_What needs to be done_
Please give back, exactly as written, the lines from the line with "blue line: (112, 128)" to the line with "pink square: (412, 397)" in the listing below, leaving out all pictures.

_Source material_
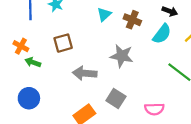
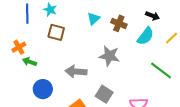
brown square: (63, 43) -> (56, 32), moved, turned 30
orange cross: (21, 46) -> (19, 47), turned 32
blue circle: (29, 98) -> (43, 89), moved

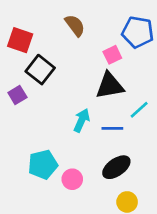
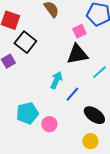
blue line: (112, 128) -> (72, 94), moved, turned -49
black ellipse: (116, 167) -> (94, 115), moved, turned 70

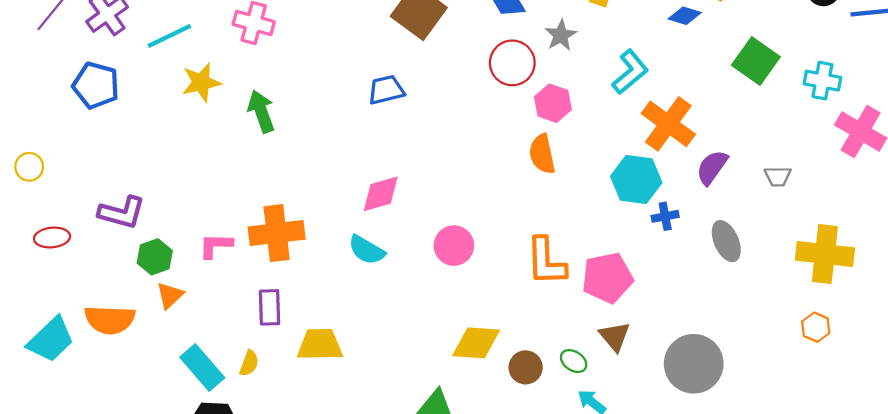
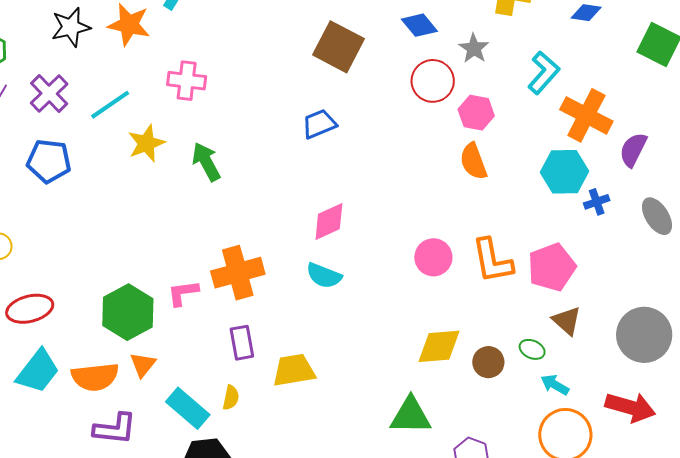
purple L-shape: (122, 213) -> (115, 429), moved
red ellipse: (52, 238) -> (30, 309), size x1.4
pink circle: (454, 246) -> (433, 257), moved
green hexagon: (155, 257) -> (128, 312), size x1.6
orange triangle: (170, 295) -> (143, 365), moved
cyan trapezoid: (51, 340) -> (38, 371), moved

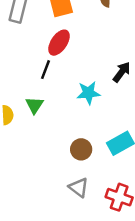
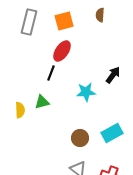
green triangle: (34, 105) -> (42, 102), turned 42

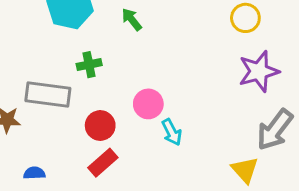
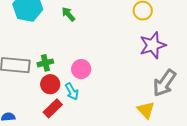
green cross: (89, 65) -> (45, 63), moved
cyan arrow: (172, 132) -> (72, 92), moved

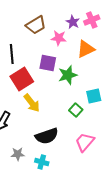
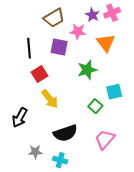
orange triangle: (86, 49) -> (106, 43), turned -42
purple square: (48, 63) -> (59, 47), moved
red square: (22, 79) -> (39, 74), size x0.7

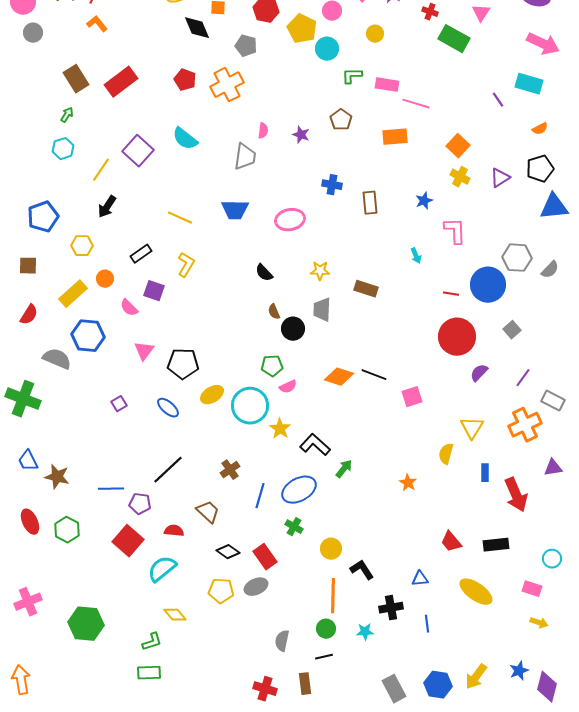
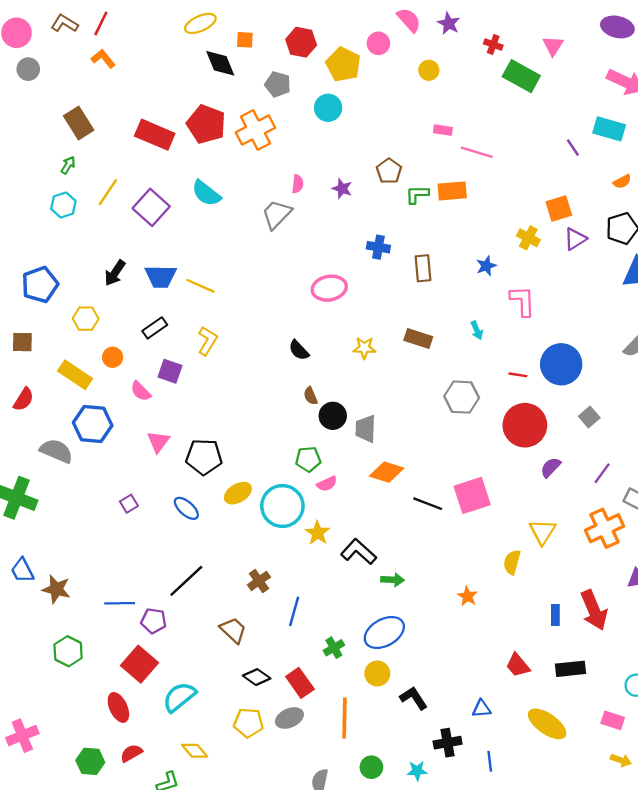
cyan circle: (327, 49) -> (328, 108), moved
green L-shape: (352, 76) -> (417, 194), moved
red pentagon: (185, 80) -> (206, 124), size x1.5
red rectangle: (121, 82) -> (155, 135), moved, turned 60
pink rectangle: (387, 85) -> (443, 130), size x0.7
orange square: (458, 146) -> (559, 208), moved, turned 30
gray trapezoid: (245, 157) -> (277, 214), turned -144
yellow line: (101, 170) -> (108, 192), moved
blue trapezoid: (235, 210) -> (161, 276), moved
gray hexagon: (517, 258) -> (462, 397), moved
brown rectangle: (366, 289) -> (418, 339), moved
yellow rectangle: (73, 294) -> (75, 375), turned 76
gray trapezoid: (322, 310) -> (366, 429), moved
black line: (374, 375) -> (428, 504), moved
pink square: (412, 397) -> (472, 495), size x1.5
green arrow: (344, 469) -> (392, 580), turned 54
blue rectangle: (485, 473) -> (555, 615), moved
blue ellipse: (299, 490) -> (384, 633), moved
red ellipse: (30, 522) -> (118, 707), moved
green cross: (294, 527) -> (334, 648), turned 30
red semicircle: (174, 531) -> (131, 753), moved, turned -36
orange line: (333, 596) -> (344, 718), moved
green hexagon: (86, 624) -> (90, 761), size x0.7

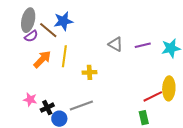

_Your solution_
blue line: (112, 128) -> (72, 94), moved, turned -49
black ellipse: (116, 167) -> (94, 115), moved, turned 70

purple L-shape: (122, 213) -> (115, 429), moved
red ellipse: (52, 238) -> (30, 309), size x1.4
pink circle: (454, 246) -> (433, 257), moved
green hexagon: (155, 257) -> (128, 312), size x1.6
orange triangle: (170, 295) -> (143, 365), moved
cyan trapezoid: (51, 340) -> (38, 371), moved

green triangle: (34, 105) -> (42, 102), turned 42

green cross: (89, 65) -> (45, 63), moved
cyan arrow: (172, 132) -> (72, 92), moved

orange triangle: (86, 49) -> (106, 43), turned -42
purple square: (48, 63) -> (59, 47), moved
red square: (22, 79) -> (39, 74), size x0.7

cyan circle: (327, 49) -> (328, 108), moved
green L-shape: (352, 76) -> (417, 194), moved
red pentagon: (185, 80) -> (206, 124), size x1.5
red rectangle: (121, 82) -> (155, 135), moved, turned 60
pink rectangle: (387, 85) -> (443, 130), size x0.7
orange square: (458, 146) -> (559, 208), moved, turned 30
gray trapezoid: (245, 157) -> (277, 214), turned -144
yellow line: (101, 170) -> (108, 192), moved
blue trapezoid: (235, 210) -> (161, 276), moved
gray hexagon: (517, 258) -> (462, 397), moved
brown rectangle: (366, 289) -> (418, 339), moved
yellow rectangle: (73, 294) -> (75, 375), turned 76
gray trapezoid: (322, 310) -> (366, 429), moved
black line: (374, 375) -> (428, 504), moved
pink square: (412, 397) -> (472, 495), size x1.5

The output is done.